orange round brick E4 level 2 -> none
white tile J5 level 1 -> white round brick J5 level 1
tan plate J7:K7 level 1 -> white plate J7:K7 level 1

* * *

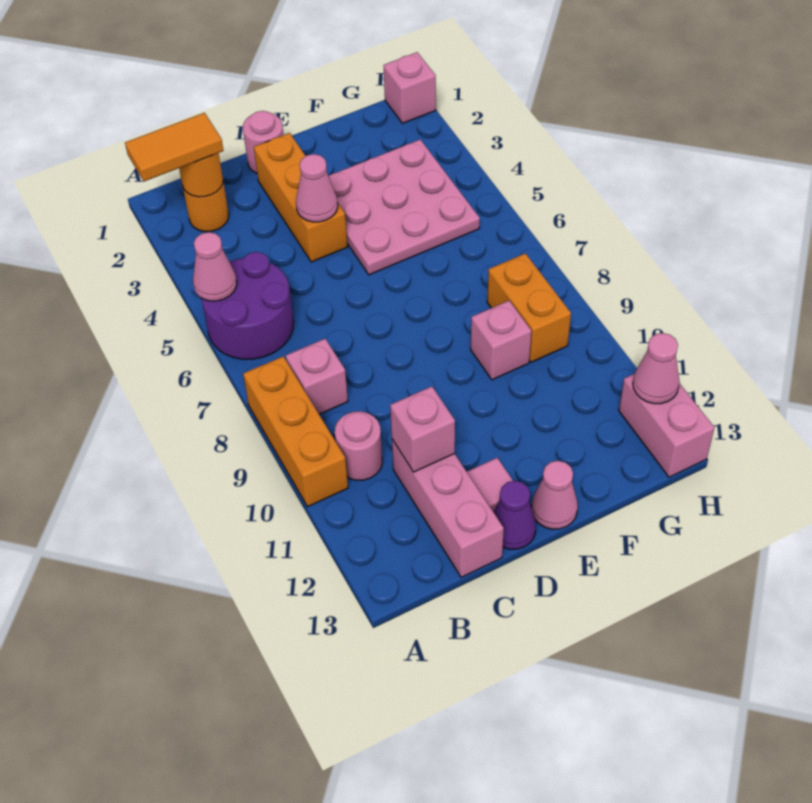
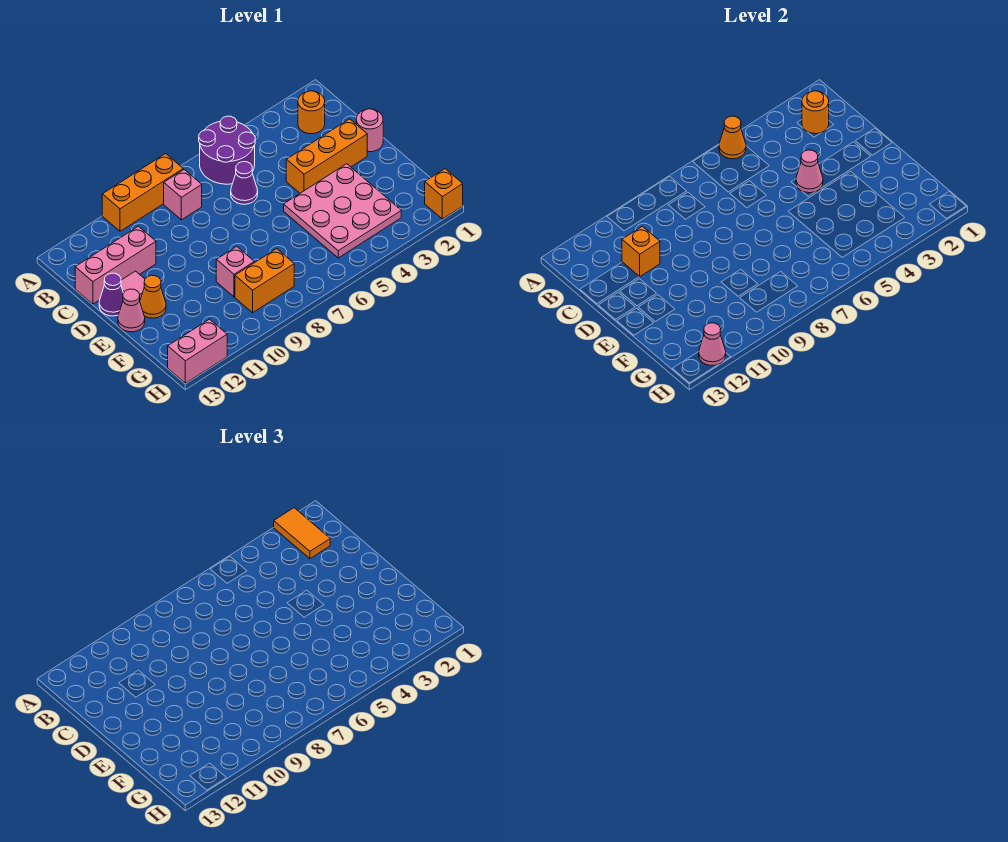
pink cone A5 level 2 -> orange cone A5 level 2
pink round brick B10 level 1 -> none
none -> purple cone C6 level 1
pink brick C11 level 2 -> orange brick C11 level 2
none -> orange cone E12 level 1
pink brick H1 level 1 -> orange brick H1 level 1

* * *

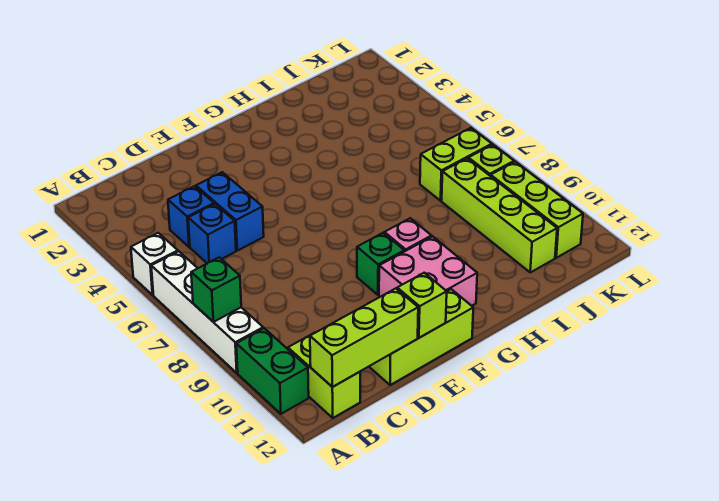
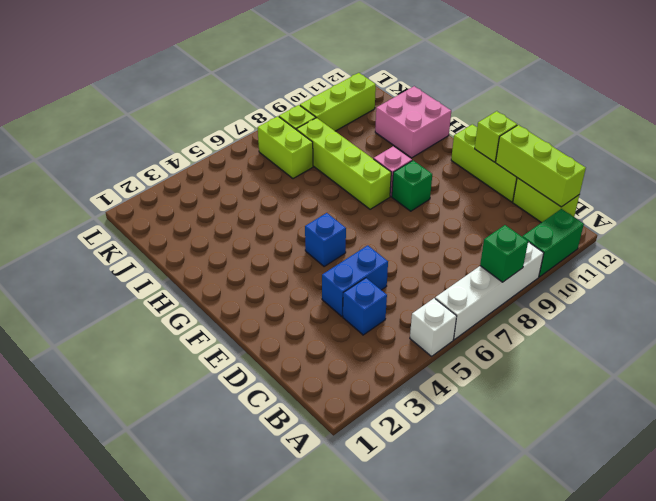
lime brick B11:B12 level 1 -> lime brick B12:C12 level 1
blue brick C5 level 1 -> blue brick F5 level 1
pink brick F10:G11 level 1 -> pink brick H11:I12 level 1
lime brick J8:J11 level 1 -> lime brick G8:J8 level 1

**Requirement**
Where the string "cone" occurs in a line above, count that line, and report solely the final figure.

**Exercise result**
3